Start of Records supplied

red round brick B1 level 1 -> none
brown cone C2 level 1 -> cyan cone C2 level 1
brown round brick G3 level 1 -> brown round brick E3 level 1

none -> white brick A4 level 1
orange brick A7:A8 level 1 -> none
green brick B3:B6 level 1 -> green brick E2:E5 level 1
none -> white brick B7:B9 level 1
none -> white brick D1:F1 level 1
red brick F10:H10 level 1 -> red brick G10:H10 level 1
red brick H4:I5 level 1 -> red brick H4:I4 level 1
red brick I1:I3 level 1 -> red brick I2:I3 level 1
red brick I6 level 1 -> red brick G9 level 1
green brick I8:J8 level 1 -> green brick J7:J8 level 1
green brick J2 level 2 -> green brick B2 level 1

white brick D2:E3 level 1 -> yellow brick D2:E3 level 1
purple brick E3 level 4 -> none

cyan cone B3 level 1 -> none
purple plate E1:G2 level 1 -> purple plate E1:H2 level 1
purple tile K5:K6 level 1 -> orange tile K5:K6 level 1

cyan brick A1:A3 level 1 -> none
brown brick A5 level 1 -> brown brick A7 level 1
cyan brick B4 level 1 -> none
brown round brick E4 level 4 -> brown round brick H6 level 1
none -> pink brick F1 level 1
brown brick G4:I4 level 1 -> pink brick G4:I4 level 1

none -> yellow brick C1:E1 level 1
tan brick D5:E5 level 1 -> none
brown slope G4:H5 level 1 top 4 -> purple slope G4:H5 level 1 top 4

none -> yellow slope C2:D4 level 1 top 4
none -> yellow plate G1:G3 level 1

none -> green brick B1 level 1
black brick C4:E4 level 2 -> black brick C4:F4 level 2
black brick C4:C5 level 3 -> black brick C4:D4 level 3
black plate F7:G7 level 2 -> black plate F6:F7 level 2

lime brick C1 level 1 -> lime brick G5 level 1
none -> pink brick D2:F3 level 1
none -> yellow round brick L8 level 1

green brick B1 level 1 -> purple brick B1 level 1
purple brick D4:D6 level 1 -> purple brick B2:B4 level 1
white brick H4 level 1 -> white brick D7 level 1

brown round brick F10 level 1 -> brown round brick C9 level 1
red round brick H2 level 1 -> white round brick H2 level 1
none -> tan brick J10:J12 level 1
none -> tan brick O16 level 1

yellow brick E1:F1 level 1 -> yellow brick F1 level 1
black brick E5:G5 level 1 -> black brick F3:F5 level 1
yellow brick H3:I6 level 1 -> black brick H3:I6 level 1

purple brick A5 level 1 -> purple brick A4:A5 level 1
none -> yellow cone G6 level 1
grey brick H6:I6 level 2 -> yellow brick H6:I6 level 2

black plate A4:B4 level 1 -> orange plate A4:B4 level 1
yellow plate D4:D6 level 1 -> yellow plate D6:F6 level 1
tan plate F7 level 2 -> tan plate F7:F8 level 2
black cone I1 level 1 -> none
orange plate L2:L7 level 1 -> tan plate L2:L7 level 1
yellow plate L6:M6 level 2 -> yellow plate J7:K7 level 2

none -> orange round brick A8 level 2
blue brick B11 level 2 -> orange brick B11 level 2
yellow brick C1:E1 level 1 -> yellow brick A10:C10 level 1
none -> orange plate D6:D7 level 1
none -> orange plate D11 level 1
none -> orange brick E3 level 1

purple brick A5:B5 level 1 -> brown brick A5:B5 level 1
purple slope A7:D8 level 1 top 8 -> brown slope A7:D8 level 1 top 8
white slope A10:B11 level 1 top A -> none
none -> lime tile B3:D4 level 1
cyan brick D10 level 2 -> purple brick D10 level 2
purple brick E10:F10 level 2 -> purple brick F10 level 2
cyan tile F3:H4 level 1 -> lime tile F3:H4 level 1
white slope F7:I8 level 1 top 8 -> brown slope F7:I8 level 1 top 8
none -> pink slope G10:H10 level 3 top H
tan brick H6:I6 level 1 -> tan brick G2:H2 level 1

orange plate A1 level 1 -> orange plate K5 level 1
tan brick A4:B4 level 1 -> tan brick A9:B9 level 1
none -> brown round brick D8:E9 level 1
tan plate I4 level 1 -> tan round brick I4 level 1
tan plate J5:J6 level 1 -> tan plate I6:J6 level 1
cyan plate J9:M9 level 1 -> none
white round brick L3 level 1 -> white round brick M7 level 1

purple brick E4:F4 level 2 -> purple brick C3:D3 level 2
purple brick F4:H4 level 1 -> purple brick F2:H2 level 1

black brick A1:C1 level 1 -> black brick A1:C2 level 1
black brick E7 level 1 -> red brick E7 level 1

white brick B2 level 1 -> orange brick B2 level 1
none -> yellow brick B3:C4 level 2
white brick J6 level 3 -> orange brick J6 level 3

End of Records supplied

## [To do]
Show every line in the listing above that carries the word "cyan".

## [Response to this task]
brown cone C2 level 1 -> cyan cone C2 level 1
cyan cone B3 level 1 -> none
cyan brick A1:A3 level 1 -> none
cyan brick B4 level 1 -> none
cyan brick D10 level 2 -> purple brick D10 level 2
cyan tile F3:H4 level 1 -> lime tile F3:H4 level 1
cyan plate J9:M9 level 1 -> none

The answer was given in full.